* Problem to solve *
Whenever a line in the data holds the string "brick", pull that line out.

Scene change data:
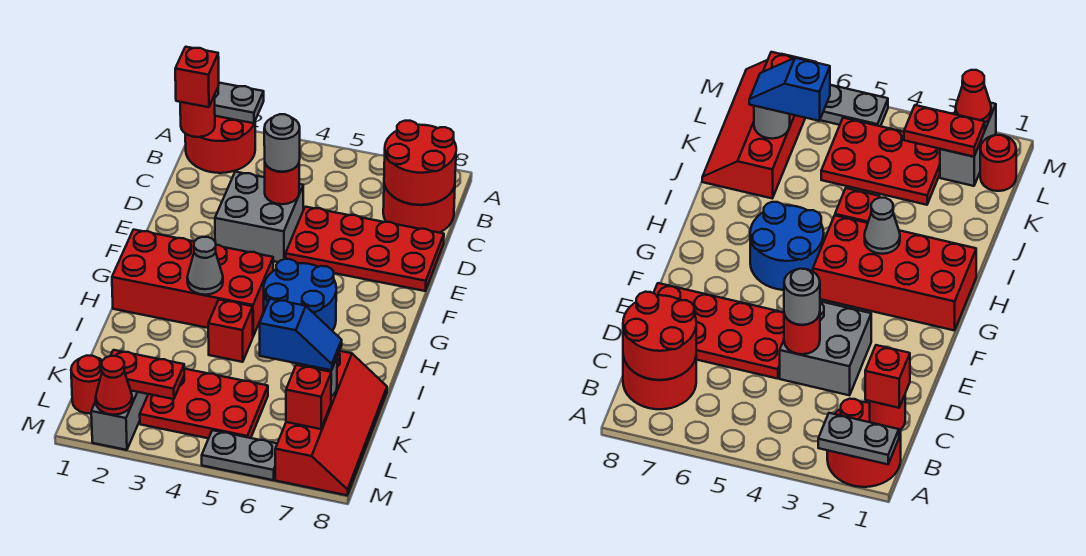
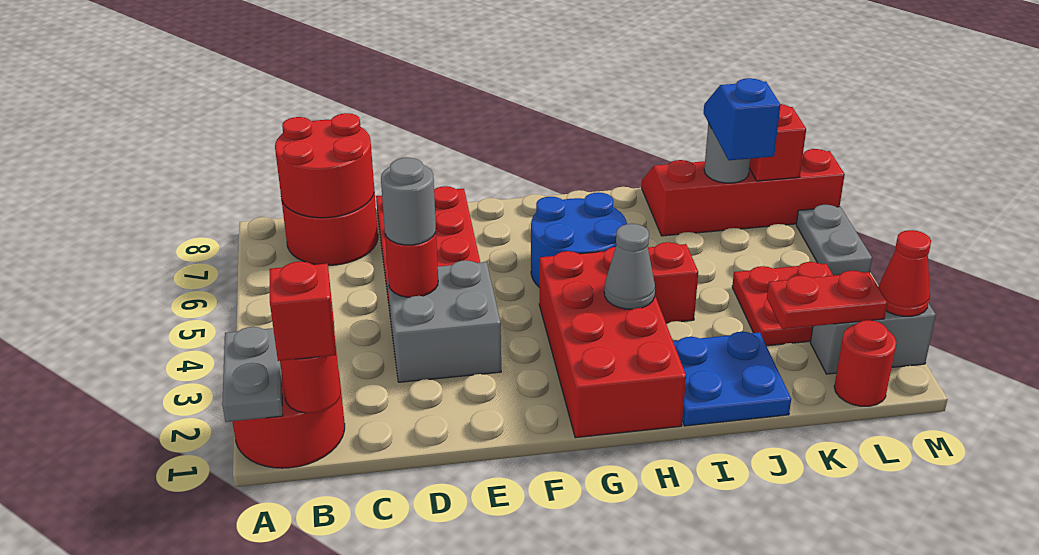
none -> blue plate I1:J2 level 1
red plate K3:L5 level 1 -> red plate K3:L4 level 1
red plate L2:L3 level 2 -> red plate K2:L2 level 2

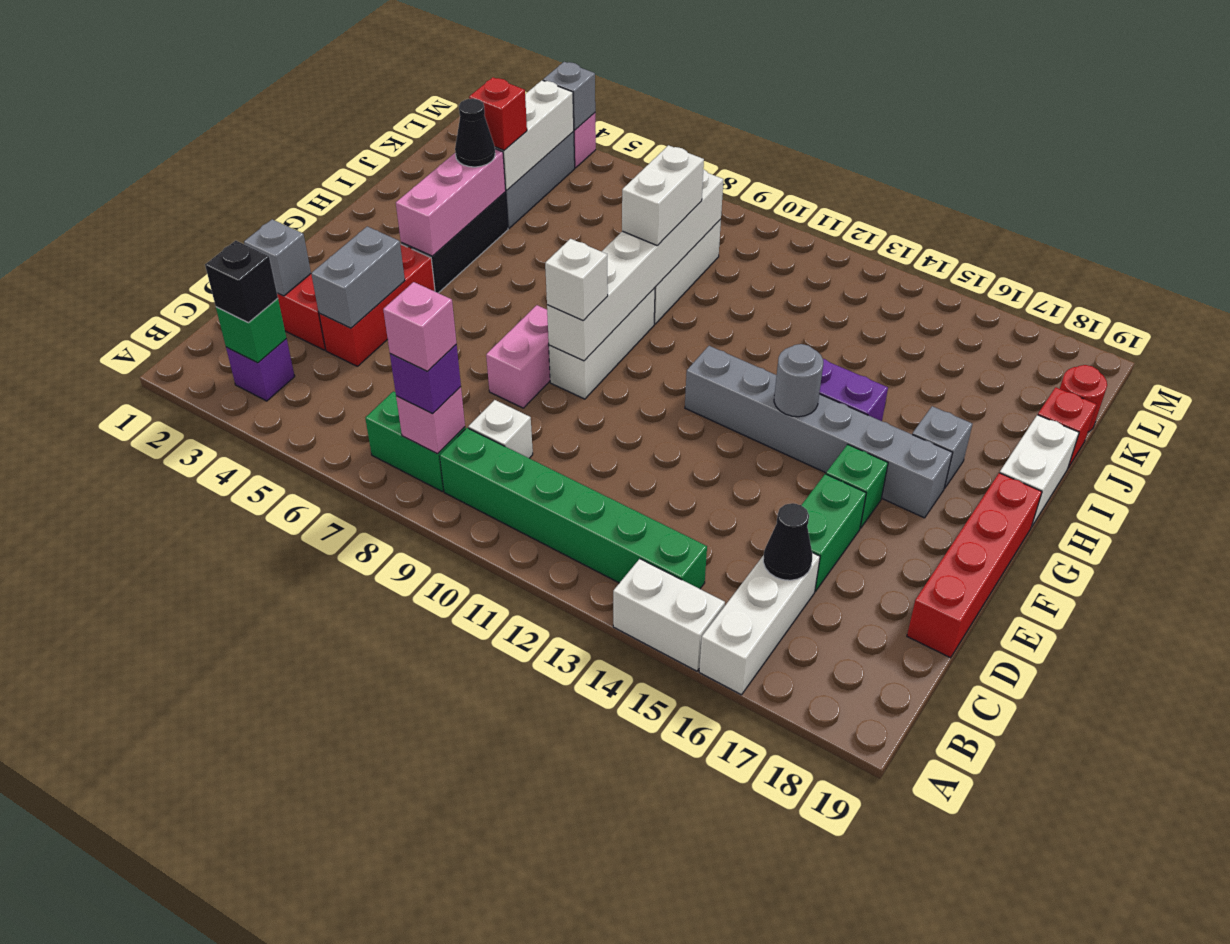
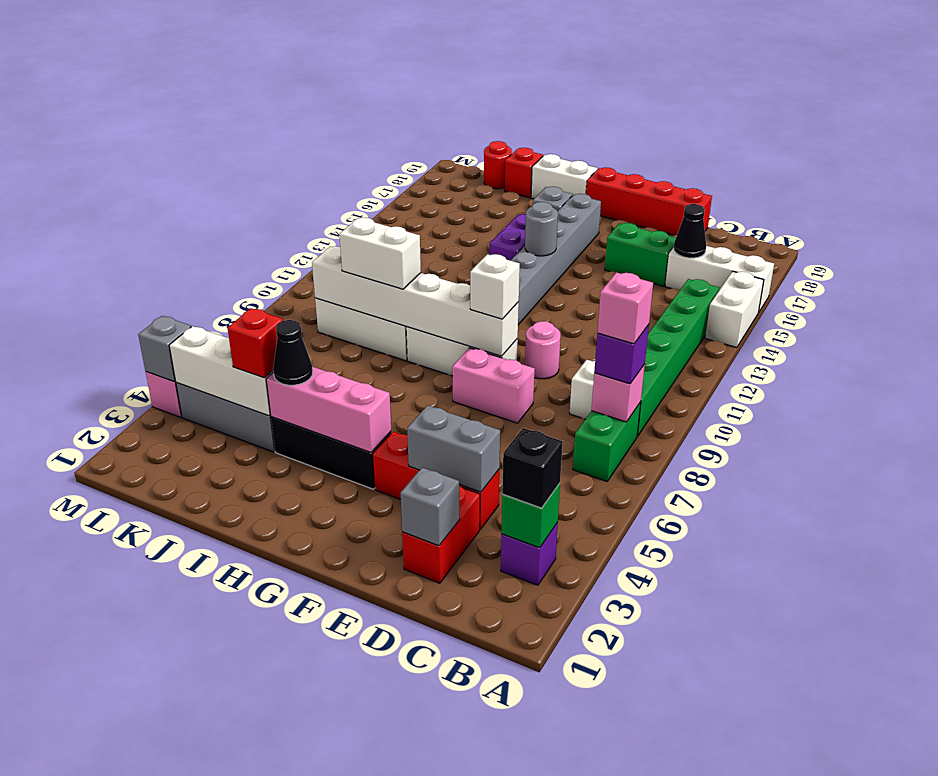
none -> pink round brick E10 level 1
green brick F16 level 1 -> none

* Problem solution *
none -> pink round brick E10 level 1
green brick F16 level 1 -> none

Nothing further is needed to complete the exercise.